* EXERCISE BRIEF *
Produce a verbatim copy of the following records, leaving out all pictures.

* SOURCE DATA *
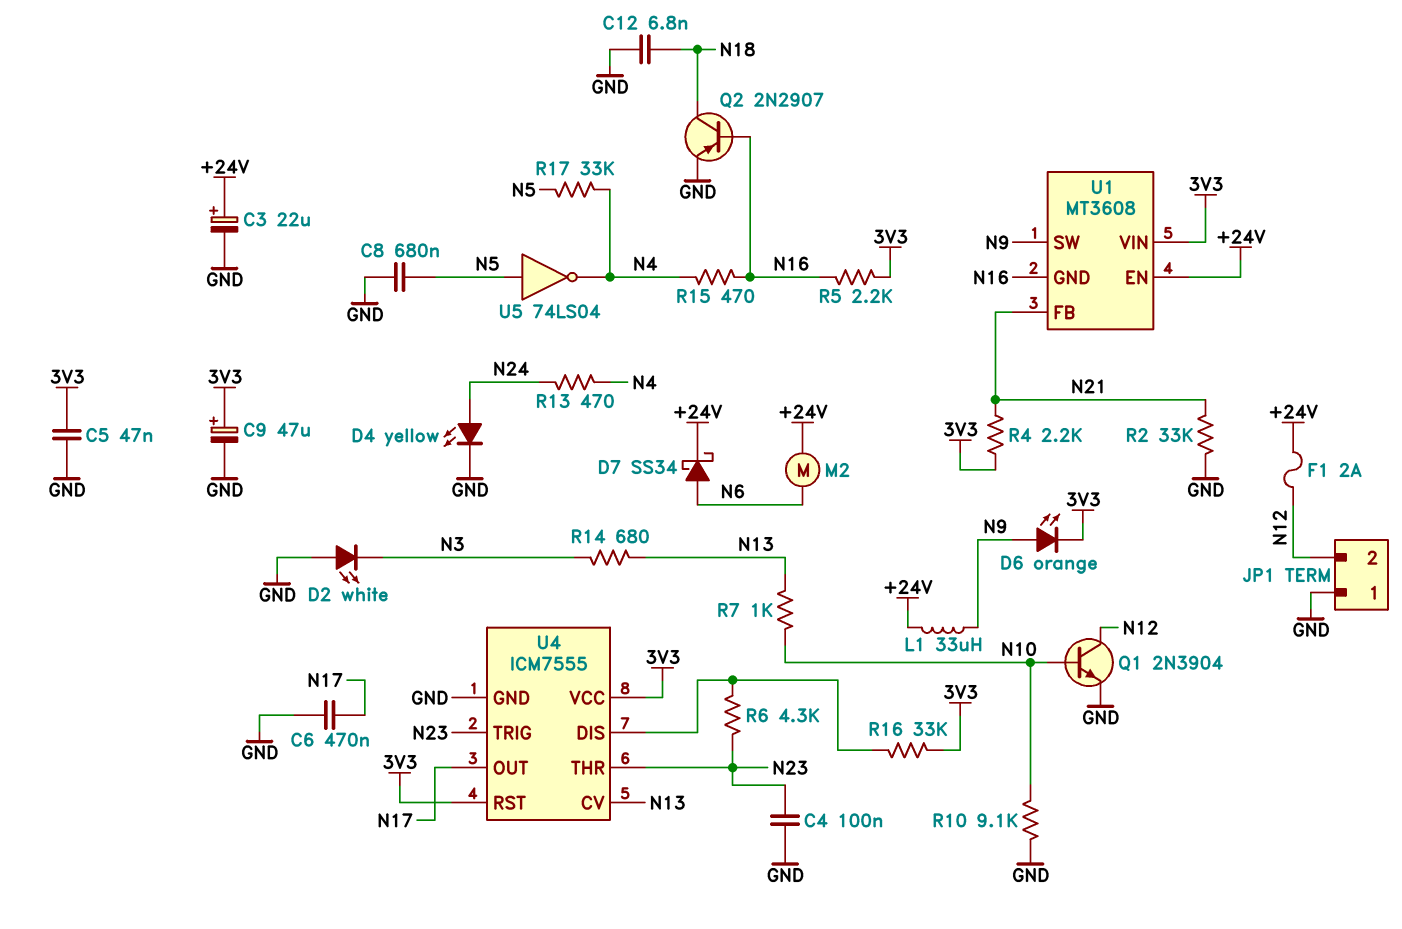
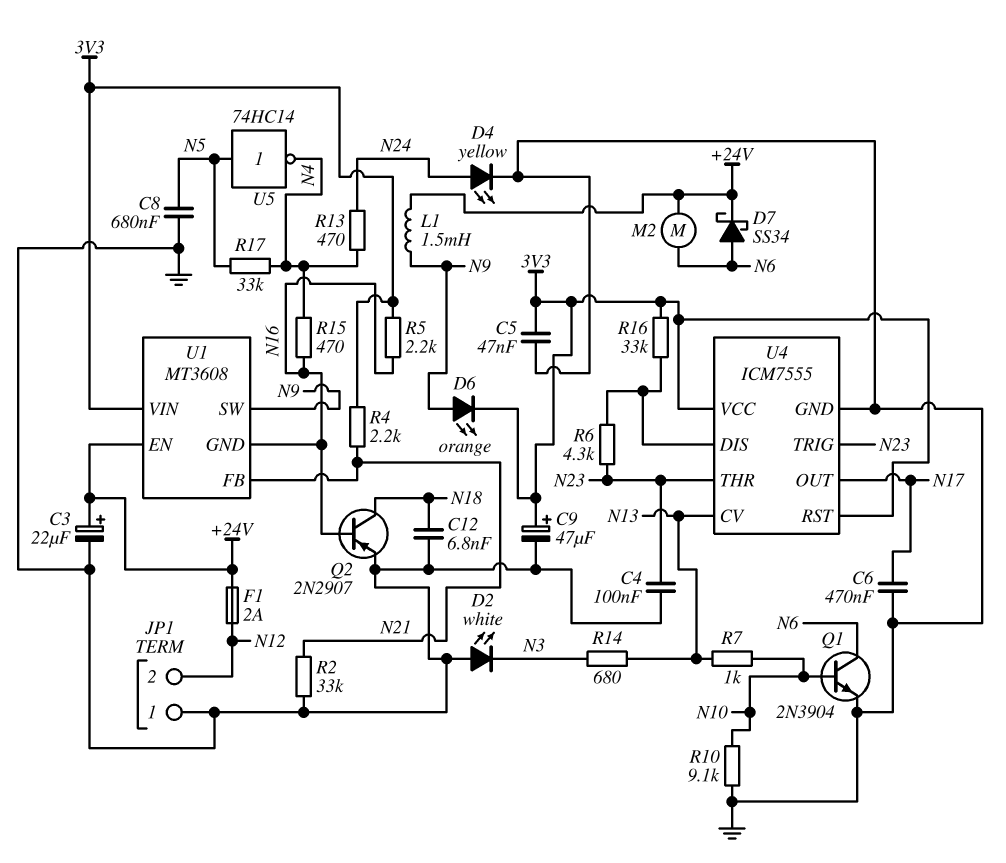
L1: 33uH (+24V, N9) -> 1.5mH (+24V, N9)
Q1: NPN 2N3904 (B N10, C N12, E GND) -> NPN 2N3904 (B N10, C N6, E GND)
U5: NOT 74LS04 (in N5, out N4) -> NOT 74HC14 (in N5, out N4)

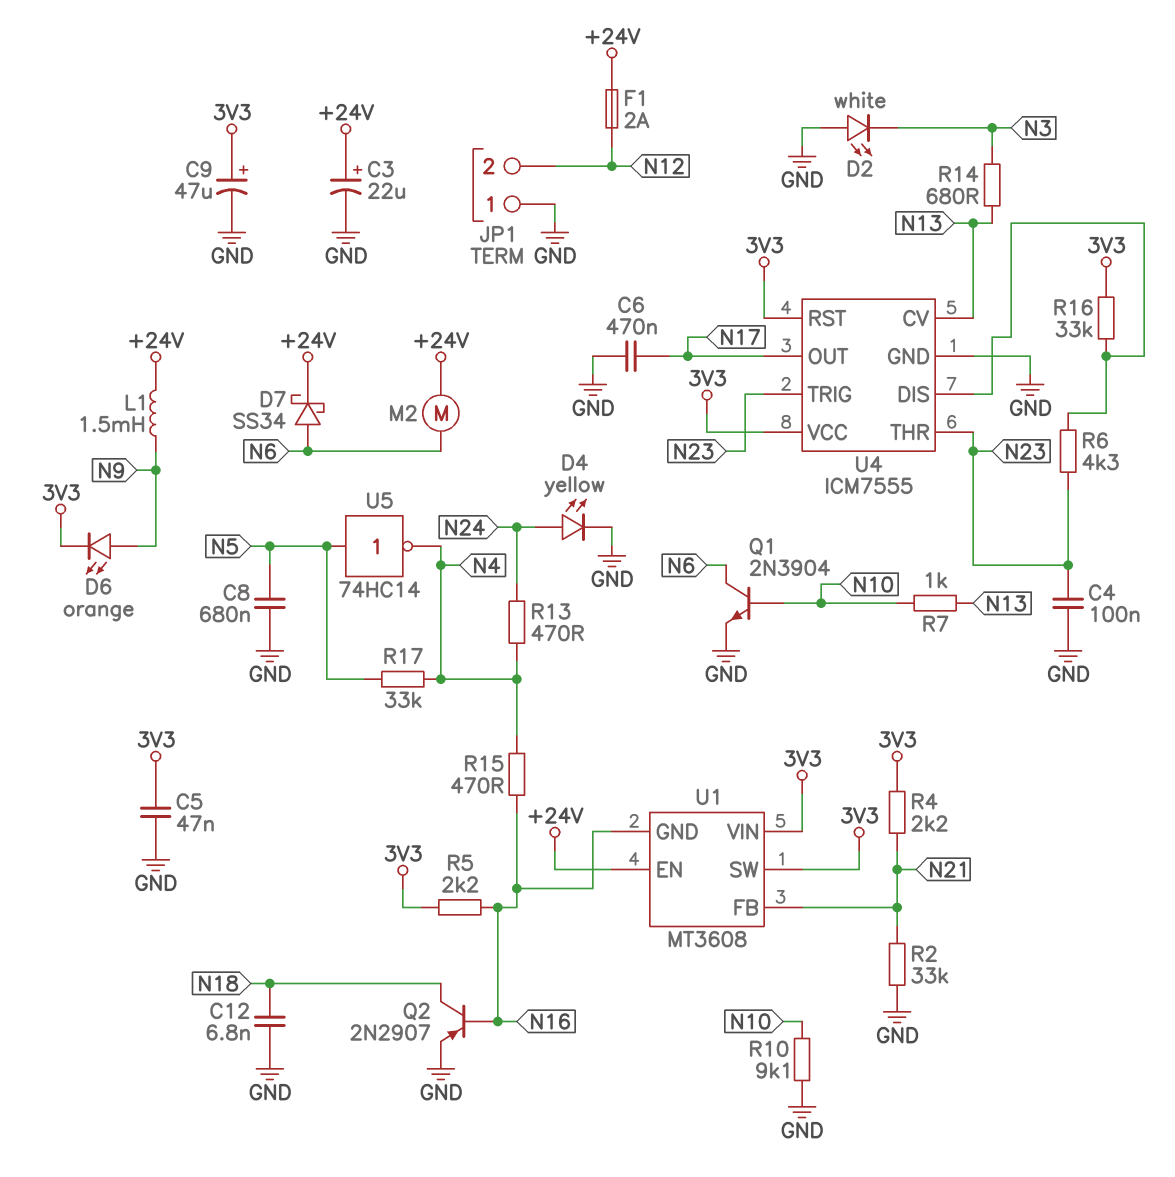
U1 pin SW: N9 -> 3V3

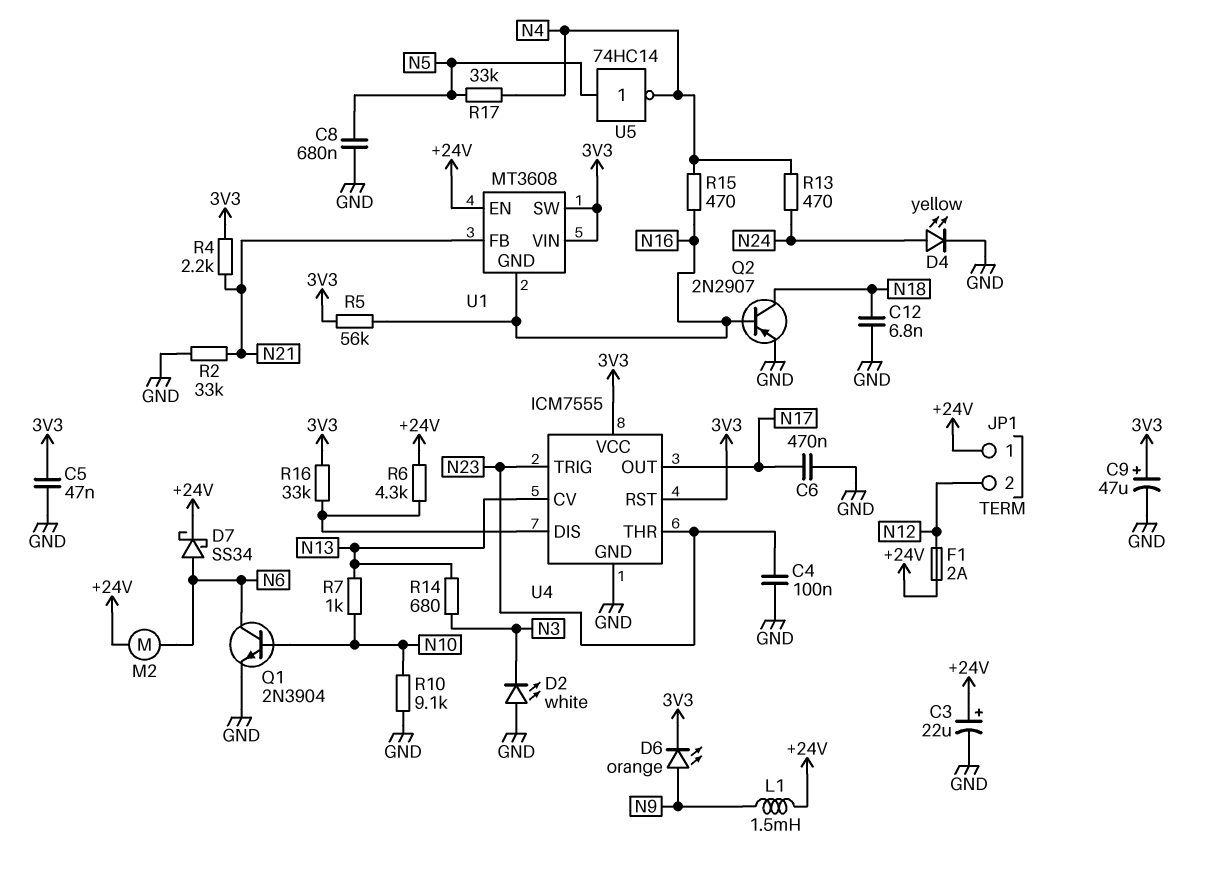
JP1 pin 1: GND -> +24V
R5: 2.2k (3V3, N16) -> 56k (3V3, N16)
R6: 4.3k (N23, U4/DIS) -> 4.3k (+24V, U4/DIS)

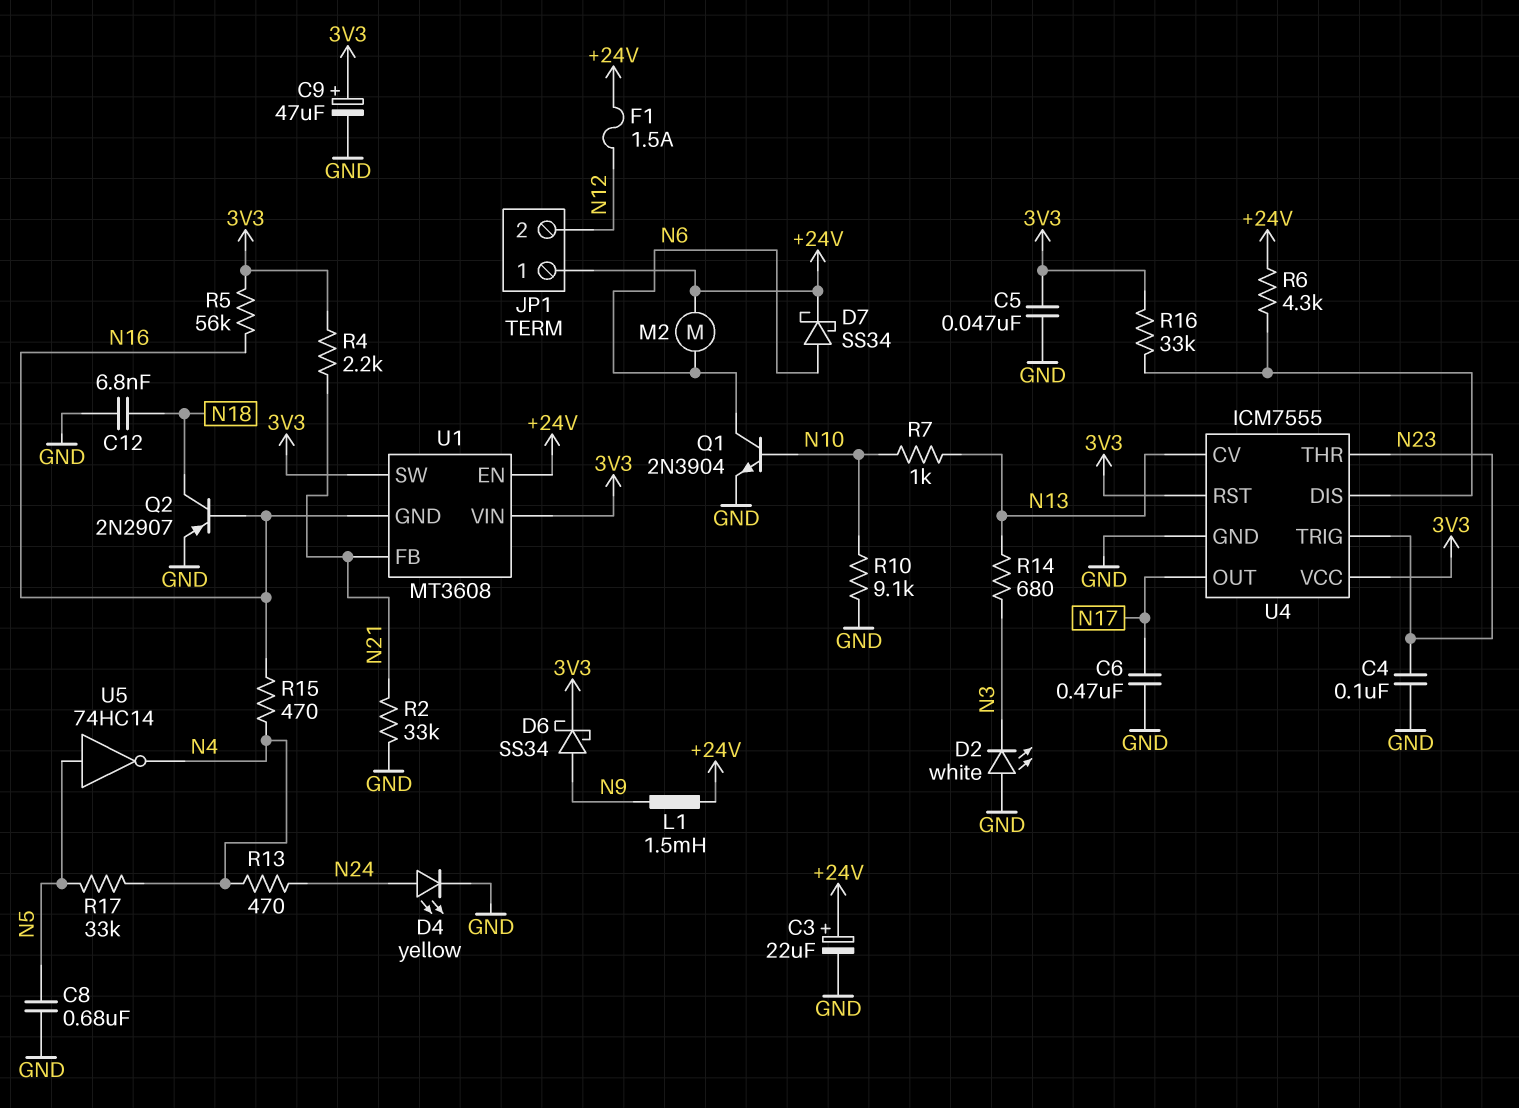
D6: LED orange (A N9, K 3V3) -> schottky SS34 (A N9, K 3V3)
F1: 2A (+24V, N12) -> 1.5A (+24V, N12)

* ANSWER BOX *
L1: 33uH (+24V, N9) -> 1.5mH (+24V, N9)
Q1: NPN 2N3904 (B N10, C N12, E GND) -> NPN 2N3904 (B N10, C N6, E GND)
U5: NOT 74LS04 (in N5, out N4) -> NOT 74HC14 (in N5, out N4)

U1 pin SW: N9 -> 3V3

JP1 pin 1: GND -> +24V
R5: 2.2k (3V3, N16) -> 56k (3V3, N16)
R6: 4.3k (N23, U4/DIS) -> 4.3k (+24V, U4/DIS)

D6: LED orange (A N9, K 3V3) -> schottky SS34 (A N9, K 3V3)
F1: 2A (+24V, N12) -> 1.5A (+24V, N12)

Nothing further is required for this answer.